# 你要做的
把下面材料中的所有行整理成一个编号列表，空行不要保留。

# 材料
***

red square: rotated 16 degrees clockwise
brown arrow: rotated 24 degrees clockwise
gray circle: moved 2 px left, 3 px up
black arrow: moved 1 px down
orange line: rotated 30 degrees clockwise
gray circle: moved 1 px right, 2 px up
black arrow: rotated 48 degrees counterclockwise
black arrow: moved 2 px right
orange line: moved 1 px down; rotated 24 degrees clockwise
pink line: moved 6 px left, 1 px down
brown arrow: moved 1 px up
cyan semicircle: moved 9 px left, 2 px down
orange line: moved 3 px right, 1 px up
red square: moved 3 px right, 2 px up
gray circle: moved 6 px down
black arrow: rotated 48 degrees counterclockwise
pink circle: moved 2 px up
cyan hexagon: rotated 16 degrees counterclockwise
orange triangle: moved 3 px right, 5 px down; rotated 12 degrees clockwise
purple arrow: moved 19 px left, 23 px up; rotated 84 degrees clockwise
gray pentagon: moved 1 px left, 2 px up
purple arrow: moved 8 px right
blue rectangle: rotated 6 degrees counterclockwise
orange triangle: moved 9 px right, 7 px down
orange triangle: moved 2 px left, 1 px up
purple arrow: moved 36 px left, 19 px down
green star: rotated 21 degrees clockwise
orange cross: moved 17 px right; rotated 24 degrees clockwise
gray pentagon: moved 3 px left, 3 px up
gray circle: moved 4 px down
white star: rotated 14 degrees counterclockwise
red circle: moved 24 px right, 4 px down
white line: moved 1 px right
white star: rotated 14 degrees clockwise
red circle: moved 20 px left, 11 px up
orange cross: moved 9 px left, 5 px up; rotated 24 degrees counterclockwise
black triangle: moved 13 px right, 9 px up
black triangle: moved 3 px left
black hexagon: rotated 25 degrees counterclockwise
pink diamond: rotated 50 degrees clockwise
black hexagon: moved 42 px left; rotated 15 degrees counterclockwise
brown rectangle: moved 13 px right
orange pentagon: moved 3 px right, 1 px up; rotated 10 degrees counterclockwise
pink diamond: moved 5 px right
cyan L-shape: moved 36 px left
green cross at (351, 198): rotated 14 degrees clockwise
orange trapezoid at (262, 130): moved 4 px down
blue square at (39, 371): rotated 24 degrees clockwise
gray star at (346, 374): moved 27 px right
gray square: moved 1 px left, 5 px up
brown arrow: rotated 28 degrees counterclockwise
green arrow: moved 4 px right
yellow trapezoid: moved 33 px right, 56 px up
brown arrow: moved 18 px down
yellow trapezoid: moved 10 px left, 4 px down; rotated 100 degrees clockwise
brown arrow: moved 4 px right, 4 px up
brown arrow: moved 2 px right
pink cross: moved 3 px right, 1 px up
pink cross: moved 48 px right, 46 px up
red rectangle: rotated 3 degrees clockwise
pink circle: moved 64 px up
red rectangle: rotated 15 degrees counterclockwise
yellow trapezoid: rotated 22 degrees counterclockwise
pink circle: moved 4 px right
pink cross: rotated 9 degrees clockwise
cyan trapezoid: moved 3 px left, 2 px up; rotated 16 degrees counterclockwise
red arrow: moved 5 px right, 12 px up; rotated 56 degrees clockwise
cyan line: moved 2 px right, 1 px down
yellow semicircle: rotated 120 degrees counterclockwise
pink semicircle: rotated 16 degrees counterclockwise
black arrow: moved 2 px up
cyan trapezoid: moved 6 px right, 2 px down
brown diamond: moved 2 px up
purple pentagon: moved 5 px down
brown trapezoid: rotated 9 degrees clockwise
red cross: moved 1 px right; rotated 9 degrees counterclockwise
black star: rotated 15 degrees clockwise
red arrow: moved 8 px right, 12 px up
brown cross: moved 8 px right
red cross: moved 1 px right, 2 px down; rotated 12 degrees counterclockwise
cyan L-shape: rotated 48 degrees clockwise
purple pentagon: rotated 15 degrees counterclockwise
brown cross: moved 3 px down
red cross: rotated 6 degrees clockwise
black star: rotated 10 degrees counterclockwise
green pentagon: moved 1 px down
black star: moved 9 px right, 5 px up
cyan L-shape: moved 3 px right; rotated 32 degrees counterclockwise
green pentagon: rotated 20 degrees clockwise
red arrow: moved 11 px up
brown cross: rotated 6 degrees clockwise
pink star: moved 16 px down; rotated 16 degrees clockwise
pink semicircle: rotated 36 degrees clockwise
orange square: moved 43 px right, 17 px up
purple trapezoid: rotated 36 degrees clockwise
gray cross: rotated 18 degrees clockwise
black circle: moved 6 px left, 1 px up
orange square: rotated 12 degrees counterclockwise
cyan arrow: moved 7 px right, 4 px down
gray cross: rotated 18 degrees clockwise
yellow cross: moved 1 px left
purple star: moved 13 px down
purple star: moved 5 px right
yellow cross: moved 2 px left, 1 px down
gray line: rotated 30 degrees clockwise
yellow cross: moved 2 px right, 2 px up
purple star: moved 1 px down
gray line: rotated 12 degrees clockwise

***

# 输出结果
1. red square: rotated 16 degrees clockwise
2. brown arrow: rotated 24 degrees clockwise
3. gray circle: moved 2 px left, 3 px up
4. black arrow: moved 1 px down
5. orange line: rotated 30 degrees clockwise
6. gray circle: moved 1 px right, 2 px up
7. black arrow: rotated 48 degrees counterclockwise
8. black arrow: moved 2 px right
9. orange line: moved 1 px down; rotated 24 degrees clockwise
10. pink line: moved 6 px left, 1 px down
11. brown arrow: moved 1 px up
12. cyan semicircle: moved 9 px left, 2 px down
13. orange line: moved 3 px right, 1 px up
14. red square: moved 3 px right, 2 px up
15. gray circle: moved 6 px down
16. black arrow: rotated 48 degrees counterclockwise
17. pink circle: moved 2 px up
18. cyan hexagon: rotated 16 degrees counterclockwise
19. orange triangle: moved 3 px right, 5 px down; rotated 12 degrees clockwise
20. purple arrow: moved 19 px left, 23 px up; rotated 84 degrees clockwise
21. gray pentagon: moved 1 px left, 2 px up
22. purple arrow: moved 8 px right
23. blue rectangle: rotated 6 degrees counterclockwise
24. orange triangle: moved 9 px right, 7 px down
25. orange triangle: moved 2 px left, 1 px up
26. purple arrow: moved 36 px left, 19 px down
27. green star: rotated 21 degrees clockwise
28. orange cross: moved 17 px right; rotated 24 degrees clockwise
29. gray pentagon: moved 3 px left, 3 px up
30. gray circle: moved 4 px down
31. white star: rotated 14 degrees counterclockwise
32. red circle: moved 24 px right, 4 px down
33. white line: moved 1 px right
34. white star: rotated 14 degrees clockwise
35. red circle: moved 20 px left, 11 px up
36. orange cross: moved 9 px left, 5 px up; rotated 24 degrees counterclockwise
37. black triangle: moved 13 px right, 9 px up
38. black triangle: moved 3 px left
39. black hexagon: rotated 25 degrees counterclockwise
40. pink diamond: rotated 50 degrees clockwise
41. black hexagon: moved 42 px left; rotated 15 degrees counterclockwise
42. brown rectangle: moved 13 px right
43. orange pentagon: moved 3 px right, 1 px up; rotated 10 degrees counterclockwise
44. pink diamond: moved 5 px right
45. cyan L-shape: moved 36 px left
46. green cross at (351, 198): rotated 14 degrees clockwise
47. orange trapezoid at (262, 130): moved 4 px down
48. blue square at (39, 371): rotated 24 degrees clockwise
49. gray star at (346, 374): moved 27 px right
50. gray square: moved 1 px left, 5 px up
51. brown arrow: rotated 28 degrees counterclockwise
52. green arrow: moved 4 px right
53. yellow trapezoid: moved 33 px right, 56 px up
54. brown arrow: moved 18 px down
55. yellow trapezoid: moved 10 px left, 4 px down; rotated 100 degrees clockwise
56. brown arrow: moved 4 px right, 4 px up
57. brown arrow: moved 2 px right
58. pink cross: moved 3 px right, 1 px up
59. pink cross: moved 48 px right, 46 px up
60. red rectangle: rotated 3 degrees clockwise
61. pink circle: moved 64 px up
62. red rectangle: rotated 15 degrees counterclockwise
63. yellow trapezoid: rotated 22 degrees counterclockwise
64. pink circle: moved 4 px right
65. pink cross: rotated 9 degrees clockwise
66. cyan trapezoid: moved 3 px left, 2 px up; rotated 16 degrees counterclockwise
67. red arrow: moved 5 px right, 12 px up; rotated 56 degrees clockwise
68. cyan line: moved 2 px right, 1 px down
69. yellow semicircle: rotated 120 degrees counterclockwise
70. pink semicircle: rotated 16 degrees counterclockwise
71. black arrow: moved 2 px up
72. cyan trapezoid: moved 6 px right, 2 px down
73. brown diamond: moved 2 px up
74. purple pentagon: moved 5 px down
75. brown trapezoid: rotated 9 degrees clockwise
76. red cross: moved 1 px right; rotated 9 degrees counterclockwise
77. black star: rotated 15 degrees clockwise
78. red arrow: moved 8 px right, 12 px up
79. brown cross: moved 8 px right
80. red cross: moved 1 px right, 2 px down; rotated 12 degrees counterclockwise
81. cyan L-shape: rotated 48 degrees clockwise
82. purple pentagon: rotated 15 degrees counterclockwise
83. brown cross: moved 3 px down
84. red cross: rotated 6 degrees clockwise
85. black star: rotated 10 degrees counterclockwise
86. green pentagon: moved 1 px down
87. black star: moved 9 px right, 5 px up
88. cyan L-shape: moved 3 px right; rotated 32 degrees counterclockwise
89. green pentagon: rotated 20 degrees clockwise
90. red arrow: moved 11 px up
91. brown cross: rotated 6 degrees clockwise
92. pink star: moved 16 px down; rotated 16 degrees clockwise
93. pink semicircle: rotated 36 degrees clockwise
94. orange square: moved 43 px right, 17 px up
95. purple trapezoid: rotated 36 degrees clockwise
96. gray cross: rotated 18 degrees clockwise
97. black circle: moved 6 px left, 1 px up
98. orange square: rotated 12 degrees counterclockwise
99. cyan arrow: moved 7 px right, 4 px down
100. gray cross: rotated 18 degrees clockwise
101. yellow cross: moved 1 px left
102. purple star: moved 13 px down
103. purple star: moved 5 px right
104. yellow cross: moved 2 px left, 1 px down
105. gray line: rotated 30 degrees clockwise
106. yellow cross: moved 2 px right, 2 px up
107. purple star: moved 1 px down
108. gray line: rotated 12 degrees clockwise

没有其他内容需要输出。